From the top of the entries below through the line containing "tan 1x1 brick [306,144,344,197]", return every line exactly as written, please, and stop there.

++++ Task material ++++

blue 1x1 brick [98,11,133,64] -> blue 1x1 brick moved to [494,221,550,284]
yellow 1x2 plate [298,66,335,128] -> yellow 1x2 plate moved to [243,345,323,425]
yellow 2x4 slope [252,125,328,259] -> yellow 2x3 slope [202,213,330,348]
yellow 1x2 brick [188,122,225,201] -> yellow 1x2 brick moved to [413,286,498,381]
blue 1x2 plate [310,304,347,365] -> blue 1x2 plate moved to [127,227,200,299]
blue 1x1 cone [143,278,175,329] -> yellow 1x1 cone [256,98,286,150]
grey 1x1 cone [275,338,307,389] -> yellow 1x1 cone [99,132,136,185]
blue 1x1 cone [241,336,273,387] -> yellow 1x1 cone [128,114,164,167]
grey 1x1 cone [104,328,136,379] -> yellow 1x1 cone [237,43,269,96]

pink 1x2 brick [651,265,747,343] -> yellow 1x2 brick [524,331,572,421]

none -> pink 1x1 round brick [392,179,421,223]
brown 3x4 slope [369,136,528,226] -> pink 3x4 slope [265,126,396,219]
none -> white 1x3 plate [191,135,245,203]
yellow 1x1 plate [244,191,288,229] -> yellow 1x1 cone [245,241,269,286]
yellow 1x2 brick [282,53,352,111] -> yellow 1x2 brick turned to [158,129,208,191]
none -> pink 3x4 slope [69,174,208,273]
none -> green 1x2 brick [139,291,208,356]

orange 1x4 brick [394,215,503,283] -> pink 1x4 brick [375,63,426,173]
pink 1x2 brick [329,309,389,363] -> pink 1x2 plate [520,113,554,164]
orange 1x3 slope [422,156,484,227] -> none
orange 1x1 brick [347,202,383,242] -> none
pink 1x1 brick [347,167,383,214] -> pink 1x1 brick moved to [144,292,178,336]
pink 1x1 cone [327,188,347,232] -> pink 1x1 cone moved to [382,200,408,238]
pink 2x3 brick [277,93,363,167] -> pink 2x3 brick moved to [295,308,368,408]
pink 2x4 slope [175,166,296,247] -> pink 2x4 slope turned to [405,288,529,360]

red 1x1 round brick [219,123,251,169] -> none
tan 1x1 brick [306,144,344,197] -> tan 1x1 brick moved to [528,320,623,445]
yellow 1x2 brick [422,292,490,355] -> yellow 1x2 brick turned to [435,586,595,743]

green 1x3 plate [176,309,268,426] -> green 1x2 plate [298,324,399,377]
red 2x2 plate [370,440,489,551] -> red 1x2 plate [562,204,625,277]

++++

Exercise response.
blue 1x1 brick [98,11,133,64] -> blue 1x1 brick moved to [494,221,550,284]
yellow 1x2 plate [298,66,335,128] -> yellow 1x2 plate moved to [243,345,323,425]
yellow 2x4 slope [252,125,328,259] -> yellow 2x3 slope [202,213,330,348]
yellow 1x2 brick [188,122,225,201] -> yellow 1x2 brick moved to [413,286,498,381]
blue 1x2 plate [310,304,347,365] -> blue 1x2 plate moved to [127,227,200,299]
blue 1x1 cone [143,278,175,329] -> yellow 1x1 cone [256,98,286,150]
grey 1x1 cone [275,338,307,389] -> yellow 1x1 cone [99,132,136,185]
blue 1x1 cone [241,336,273,387] -> yellow 1x1 cone [128,114,164,167]
grey 1x1 cone [104,328,136,379] -> yellow 1x1 cone [237,43,269,96]

pink 1x2 brick [651,265,747,343] -> yellow 1x2 brick [524,331,572,421]

none -> pink 1x1 round brick [392,179,421,223]
brown 3x4 slope [369,136,528,226] -> pink 3x4 slope [265,126,396,219]
none -> white 1x3 plate [191,135,245,203]
yellow 1x1 plate [244,191,288,229] -> yellow 1x1 cone [245,241,269,286]
yellow 1x2 brick [282,53,352,111] -> yellow 1x2 brick turned to [158,129,208,191]
none -> pink 3x4 slope [69,174,208,273]
none -> green 1x2 brick [139,291,208,356]

orange 1x4 brick [394,215,503,283] -> pink 1x4 brick [375,63,426,173]
pink 1x2 brick [329,309,389,363] -> pink 1x2 plate [520,113,554,164]
orange 1x3 slope [422,156,484,227] -> none
orange 1x1 brick [347,202,383,242] -> none
pink 1x1 brick [347,167,383,214] -> pink 1x1 brick moved to [144,292,178,336]
pink 1x1 cone [327,188,347,232] -> pink 1x1 cone moved to [382,200,408,238]
pink 2x3 brick [277,93,363,167] -> pink 2x3 brick moved to [295,308,368,408]
pink 2x4 slope [175,166,296,247] -> pink 2x4 slope turned to [405,288,529,360]

red 1x1 round brick [219,123,251,169] -> none
tan 1x1 brick [306,144,344,197] -> tan 1x1 brick moved to [528,320,623,445]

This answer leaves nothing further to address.